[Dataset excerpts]
'''

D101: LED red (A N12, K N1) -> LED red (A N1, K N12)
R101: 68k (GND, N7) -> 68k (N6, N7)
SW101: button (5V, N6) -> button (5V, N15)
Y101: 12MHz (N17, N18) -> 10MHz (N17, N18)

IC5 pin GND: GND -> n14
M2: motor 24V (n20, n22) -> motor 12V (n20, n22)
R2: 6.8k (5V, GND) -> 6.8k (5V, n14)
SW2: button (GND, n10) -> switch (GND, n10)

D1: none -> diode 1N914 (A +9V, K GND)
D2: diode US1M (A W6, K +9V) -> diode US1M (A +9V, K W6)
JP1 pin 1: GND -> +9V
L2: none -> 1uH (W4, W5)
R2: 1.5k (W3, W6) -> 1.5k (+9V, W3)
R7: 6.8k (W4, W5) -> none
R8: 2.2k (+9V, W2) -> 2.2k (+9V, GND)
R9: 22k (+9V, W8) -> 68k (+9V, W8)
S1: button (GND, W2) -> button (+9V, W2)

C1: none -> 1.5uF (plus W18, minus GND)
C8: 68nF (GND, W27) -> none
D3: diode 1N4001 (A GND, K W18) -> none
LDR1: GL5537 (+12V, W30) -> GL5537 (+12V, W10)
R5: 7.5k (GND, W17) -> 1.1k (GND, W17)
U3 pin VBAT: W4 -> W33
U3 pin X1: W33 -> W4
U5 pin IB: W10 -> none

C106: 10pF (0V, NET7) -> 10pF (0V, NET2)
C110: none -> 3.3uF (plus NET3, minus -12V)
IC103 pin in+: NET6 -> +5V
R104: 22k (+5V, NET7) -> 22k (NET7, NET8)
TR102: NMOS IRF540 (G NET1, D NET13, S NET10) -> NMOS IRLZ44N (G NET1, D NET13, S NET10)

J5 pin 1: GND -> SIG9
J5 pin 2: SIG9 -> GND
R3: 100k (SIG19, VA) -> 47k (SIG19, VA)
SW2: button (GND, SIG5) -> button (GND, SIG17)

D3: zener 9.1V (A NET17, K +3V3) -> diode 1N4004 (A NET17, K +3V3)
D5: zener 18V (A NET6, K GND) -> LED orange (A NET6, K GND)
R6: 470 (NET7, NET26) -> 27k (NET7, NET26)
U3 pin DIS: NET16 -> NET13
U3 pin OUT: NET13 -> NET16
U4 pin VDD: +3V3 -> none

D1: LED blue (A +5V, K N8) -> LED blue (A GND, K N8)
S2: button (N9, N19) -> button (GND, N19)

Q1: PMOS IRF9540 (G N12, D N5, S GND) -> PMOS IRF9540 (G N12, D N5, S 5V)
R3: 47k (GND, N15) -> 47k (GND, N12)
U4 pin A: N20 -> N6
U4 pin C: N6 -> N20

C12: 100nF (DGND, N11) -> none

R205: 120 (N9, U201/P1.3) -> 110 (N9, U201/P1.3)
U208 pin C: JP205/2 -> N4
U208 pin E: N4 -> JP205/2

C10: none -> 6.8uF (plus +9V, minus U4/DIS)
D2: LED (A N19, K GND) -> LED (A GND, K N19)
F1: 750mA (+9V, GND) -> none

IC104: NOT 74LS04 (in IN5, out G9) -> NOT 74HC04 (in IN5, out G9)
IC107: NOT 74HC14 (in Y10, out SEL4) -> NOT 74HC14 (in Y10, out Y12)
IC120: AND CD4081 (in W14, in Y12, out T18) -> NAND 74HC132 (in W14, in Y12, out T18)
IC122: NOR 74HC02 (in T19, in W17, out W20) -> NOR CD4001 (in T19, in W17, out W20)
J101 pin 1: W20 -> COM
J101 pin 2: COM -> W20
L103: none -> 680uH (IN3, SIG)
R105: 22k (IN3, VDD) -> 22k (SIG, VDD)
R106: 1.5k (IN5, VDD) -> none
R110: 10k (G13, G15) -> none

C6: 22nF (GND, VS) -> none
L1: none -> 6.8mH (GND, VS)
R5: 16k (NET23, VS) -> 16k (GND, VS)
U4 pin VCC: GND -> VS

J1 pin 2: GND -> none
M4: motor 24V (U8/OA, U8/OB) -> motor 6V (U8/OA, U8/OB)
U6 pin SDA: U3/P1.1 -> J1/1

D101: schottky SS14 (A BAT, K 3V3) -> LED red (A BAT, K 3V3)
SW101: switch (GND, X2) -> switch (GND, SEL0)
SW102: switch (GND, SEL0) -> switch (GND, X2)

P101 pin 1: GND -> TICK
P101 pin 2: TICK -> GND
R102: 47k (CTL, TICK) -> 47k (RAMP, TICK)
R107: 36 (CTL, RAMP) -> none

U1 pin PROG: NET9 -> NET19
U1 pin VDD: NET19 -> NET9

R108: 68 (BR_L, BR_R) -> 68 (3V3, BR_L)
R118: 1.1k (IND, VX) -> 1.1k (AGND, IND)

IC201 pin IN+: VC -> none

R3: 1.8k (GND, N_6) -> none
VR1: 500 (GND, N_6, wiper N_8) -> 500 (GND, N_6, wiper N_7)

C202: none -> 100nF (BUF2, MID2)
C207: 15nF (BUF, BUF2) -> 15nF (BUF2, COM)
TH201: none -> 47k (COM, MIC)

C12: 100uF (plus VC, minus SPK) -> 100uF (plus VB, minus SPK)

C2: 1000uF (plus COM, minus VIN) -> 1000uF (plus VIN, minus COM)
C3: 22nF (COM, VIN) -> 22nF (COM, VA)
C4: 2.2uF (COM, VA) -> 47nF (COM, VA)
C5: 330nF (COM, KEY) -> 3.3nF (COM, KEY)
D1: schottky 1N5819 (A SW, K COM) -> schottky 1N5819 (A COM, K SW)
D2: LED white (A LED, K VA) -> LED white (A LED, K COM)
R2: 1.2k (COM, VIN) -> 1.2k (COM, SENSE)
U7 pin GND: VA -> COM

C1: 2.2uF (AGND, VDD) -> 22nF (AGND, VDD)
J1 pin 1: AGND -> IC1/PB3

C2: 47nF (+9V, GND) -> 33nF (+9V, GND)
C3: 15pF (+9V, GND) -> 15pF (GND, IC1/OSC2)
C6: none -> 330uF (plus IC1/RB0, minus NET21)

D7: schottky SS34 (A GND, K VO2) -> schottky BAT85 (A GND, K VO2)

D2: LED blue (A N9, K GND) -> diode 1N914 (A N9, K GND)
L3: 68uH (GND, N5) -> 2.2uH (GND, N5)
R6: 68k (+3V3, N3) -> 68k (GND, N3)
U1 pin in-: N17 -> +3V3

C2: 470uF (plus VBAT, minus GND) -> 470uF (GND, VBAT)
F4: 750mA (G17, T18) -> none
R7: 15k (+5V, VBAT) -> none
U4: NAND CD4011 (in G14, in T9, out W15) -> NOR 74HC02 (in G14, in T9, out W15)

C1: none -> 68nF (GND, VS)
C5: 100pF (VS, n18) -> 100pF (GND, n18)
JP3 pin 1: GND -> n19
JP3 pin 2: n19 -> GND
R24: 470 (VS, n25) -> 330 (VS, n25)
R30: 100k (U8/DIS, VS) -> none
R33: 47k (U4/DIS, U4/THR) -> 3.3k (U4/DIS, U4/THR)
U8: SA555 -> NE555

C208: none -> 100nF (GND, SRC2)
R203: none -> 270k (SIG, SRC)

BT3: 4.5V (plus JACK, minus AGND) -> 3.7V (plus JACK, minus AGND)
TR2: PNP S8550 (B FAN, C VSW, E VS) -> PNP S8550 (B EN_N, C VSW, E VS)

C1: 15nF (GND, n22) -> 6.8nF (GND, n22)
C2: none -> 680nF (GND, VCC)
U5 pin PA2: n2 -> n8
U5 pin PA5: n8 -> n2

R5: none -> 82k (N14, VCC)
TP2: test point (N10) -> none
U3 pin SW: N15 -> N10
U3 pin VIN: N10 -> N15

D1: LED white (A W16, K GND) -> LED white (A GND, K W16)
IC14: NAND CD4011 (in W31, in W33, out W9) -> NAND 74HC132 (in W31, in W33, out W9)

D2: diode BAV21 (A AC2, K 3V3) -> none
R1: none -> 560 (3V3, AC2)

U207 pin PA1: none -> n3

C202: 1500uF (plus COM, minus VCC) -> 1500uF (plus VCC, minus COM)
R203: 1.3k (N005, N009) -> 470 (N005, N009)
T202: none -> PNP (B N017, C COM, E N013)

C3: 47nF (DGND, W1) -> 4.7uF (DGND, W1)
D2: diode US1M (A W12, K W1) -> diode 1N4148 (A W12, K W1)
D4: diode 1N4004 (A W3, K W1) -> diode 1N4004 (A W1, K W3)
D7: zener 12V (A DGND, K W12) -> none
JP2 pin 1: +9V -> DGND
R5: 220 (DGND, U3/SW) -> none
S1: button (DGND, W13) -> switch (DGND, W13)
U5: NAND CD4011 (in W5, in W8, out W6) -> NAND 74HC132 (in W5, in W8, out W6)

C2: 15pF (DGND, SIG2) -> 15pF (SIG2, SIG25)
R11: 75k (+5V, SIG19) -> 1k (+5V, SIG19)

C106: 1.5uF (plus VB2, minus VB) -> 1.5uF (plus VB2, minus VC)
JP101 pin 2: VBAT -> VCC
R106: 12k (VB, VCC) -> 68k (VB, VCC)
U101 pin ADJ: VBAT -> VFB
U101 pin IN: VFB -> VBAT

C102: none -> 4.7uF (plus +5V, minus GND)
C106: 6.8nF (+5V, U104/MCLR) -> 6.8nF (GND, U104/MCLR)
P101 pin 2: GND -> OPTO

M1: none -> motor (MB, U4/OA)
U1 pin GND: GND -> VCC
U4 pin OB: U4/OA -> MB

'''

What you are asked to do: Starting from the line with "C2: 15pF (DGND, SIG2) -> 15pF (SIG2, SIG25)", write out every remaining line of the data above exactly, the final line included, and nothing before it.

Output for this task:
C2: 15pF (DGND, SIG2) -> 15pF (SIG2, SIG25)
R11: 75k (+5V, SIG19) -> 1k (+5V, SIG19)

C106: 1.5uF (plus VB2, minus VB) -> 1.5uF (plus VB2, minus VC)
JP101 pin 2: VBAT -> VCC
R106: 12k (VB, VCC) -> 68k (VB, VCC)
U101 pin ADJ: VBAT -> VFB
U101 pin IN: VFB -> VBAT

C102: none -> 4.7uF (plus +5V, minus GND)
C106: 6.8nF (+5V, U104/MCLR) -> 6.8nF (GND, U104/MCLR)
P101 pin 2: GND -> OPTO

M1: none -> motor (MB, U4/OA)
U1 pin GND: GND -> VCC
U4 pin OB: U4/OA -> MB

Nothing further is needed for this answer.